## Collected data
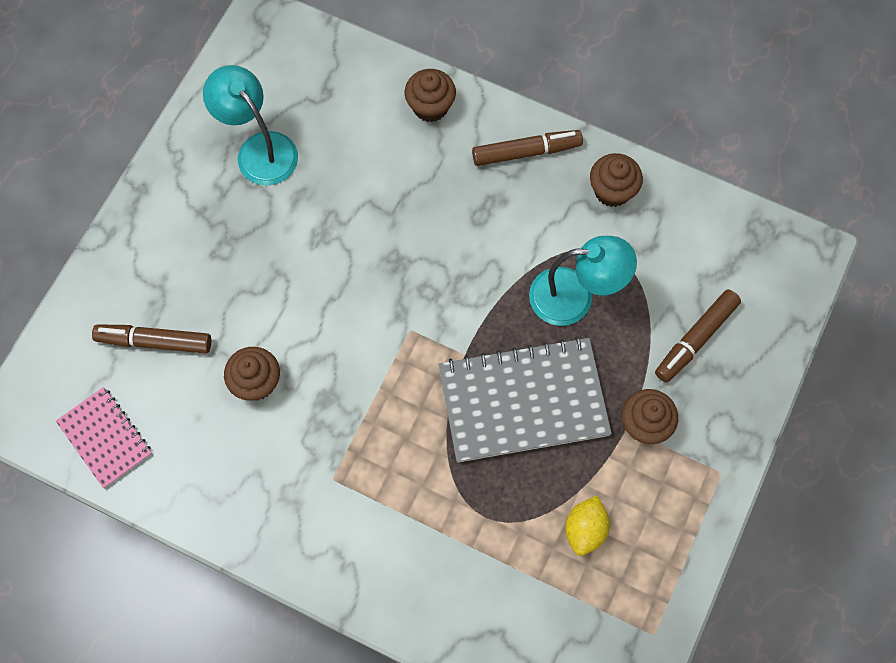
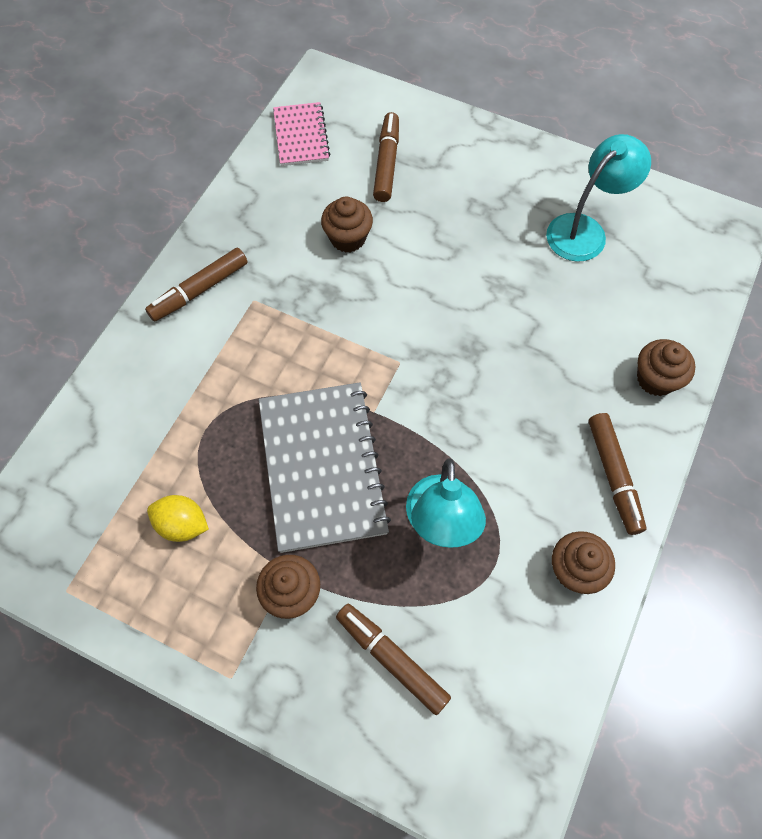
camera: 90 degrees right, 5 degrees down
(105, 438) = (301, 136): pink notebook -> pink notebook turned 60 degrees counterclockwise
(318, 539) = (199, 290): none -> brown marker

## Work to complete
All lines above that contain "degrees" are required in the answer.

## Solution below
camera: 90 degrees right, 5 degrees down
(105, 438) = (301, 136): pink notebook -> pink notebook turned 60 degrees counterclockwise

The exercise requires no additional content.